**Problem**
An exact copy of every entry is needed here; the images stay out.

Extracted data entries
──────────

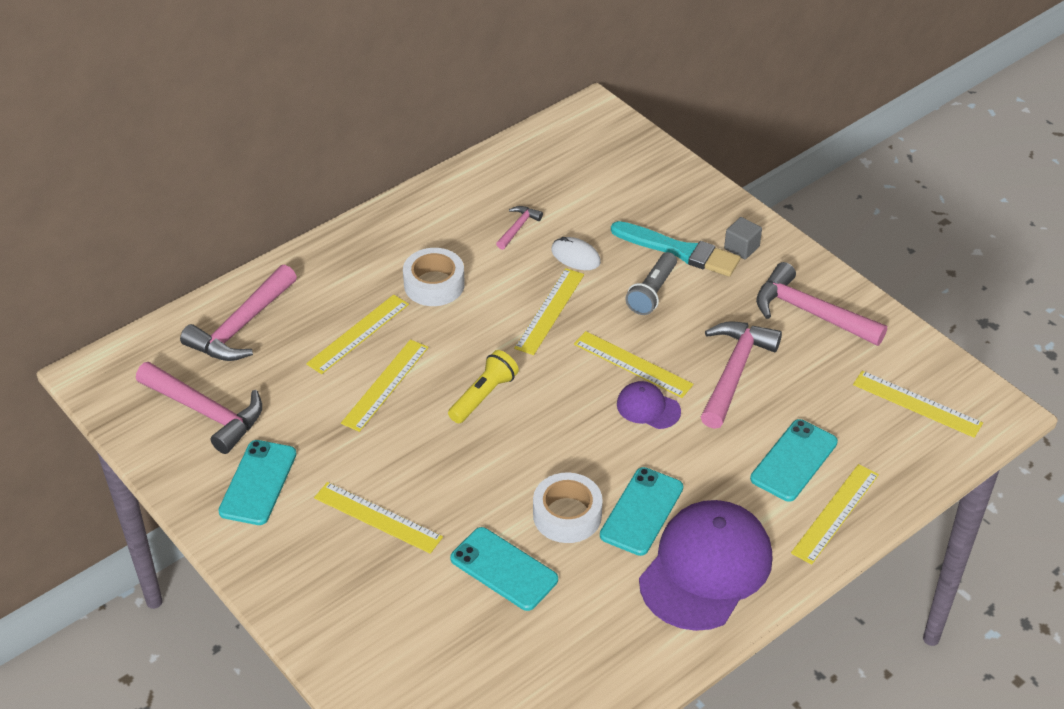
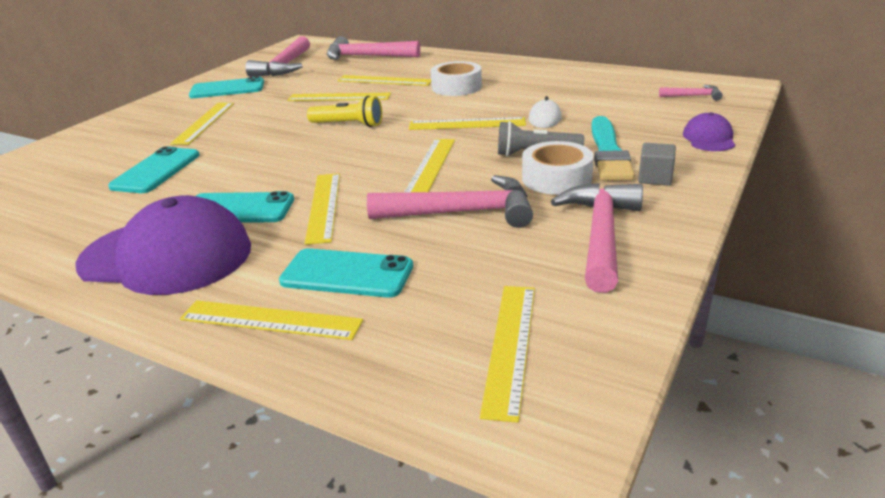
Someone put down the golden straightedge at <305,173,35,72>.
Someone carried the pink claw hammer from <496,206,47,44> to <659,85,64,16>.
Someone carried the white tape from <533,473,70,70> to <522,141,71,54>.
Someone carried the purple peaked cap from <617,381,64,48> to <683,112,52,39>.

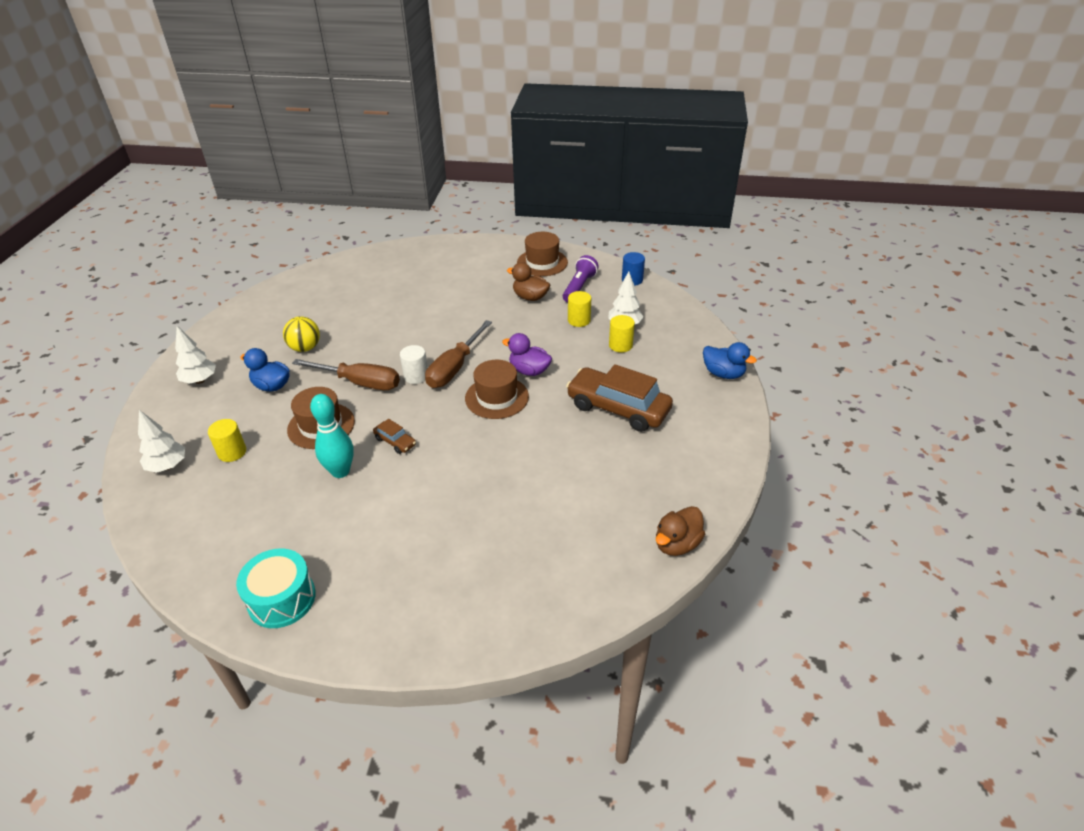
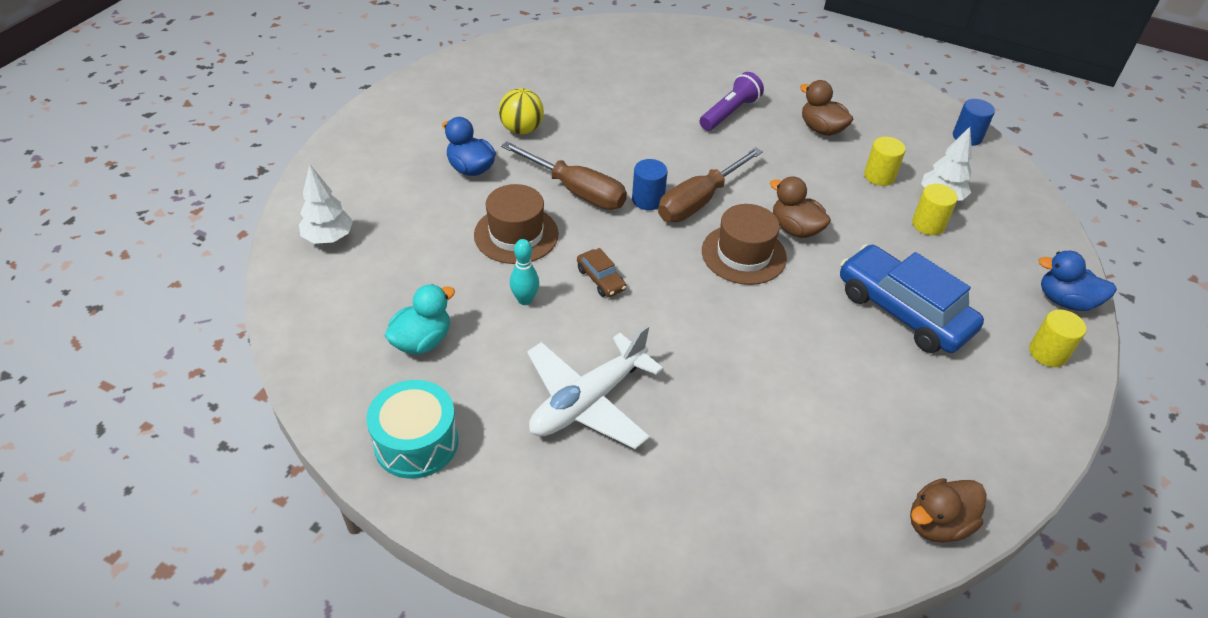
Someone took away the white tree at <175,326,41,58>.
Someone took away the russet top hat at <517,232,51,44>.
Someone put down the aqua rubber duck at <385,284,70,70>.
Someone put down the white toy plane at <527,325,136,124>.
Someone carried the golden cylinder shape from <208,419,38,43> to <1029,310,57,57>.
Someone carried the purple pocket torch from <563,255,36,47> to <700,72,64,59>.
Someone repainted the white cylinder shape at <400,345,28,39>, which became the royal blue cylinder shape at <632,159,36,51>.
Someone repainted the purple rubber duck at <502,333,50,43>, which became the russet rubber duck at <770,176,61,62>.
Someone repainted the russet car at <566,364,107,68>, which became the royal blue car at <840,244,144,109>.
Someone rotated the royal blue rubber duck at <703,342,54,37> by 150 degrees clockwise.
Someone scaled the aqua skittle at <310,394,44,84> by 0.63.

──────────

**Task response**
Someone put down the golden straightedge at <305,173,35,72>.
Someone carried the pink claw hammer from <496,206,47,44> to <659,85,64,16>.
Someone carried the white tape from <533,473,70,70> to <522,141,71,54>.
Someone carried the purple peaked cap from <617,381,64,48> to <683,112,52,39>.

Someone took away the white tree at <175,326,41,58>.
Someone took away the russet top hat at <517,232,51,44>.
Someone put down the aqua rubber duck at <385,284,70,70>.
Someone put down the white toy plane at <527,325,136,124>.
Someone carried the golden cylinder shape from <208,419,38,43> to <1029,310,57,57>.
Someone carried the purple pocket torch from <563,255,36,47> to <700,72,64,59>.
Someone repainted the white cylinder shape at <400,345,28,39>, which became the royal blue cylinder shape at <632,159,36,51>.
Someone repainted the purple rubber duck at <502,333,50,43>, which became the russet rubber duck at <770,176,61,62>.
Someone repainted the russet car at <566,364,107,68>, which became the royal blue car at <840,244,144,109>.
Someone rotated the royal blue rubber duck at <703,342,54,37> by 150 degrees clockwise.
Someone scaled the aqua skittle at <310,394,44,84> by 0.63.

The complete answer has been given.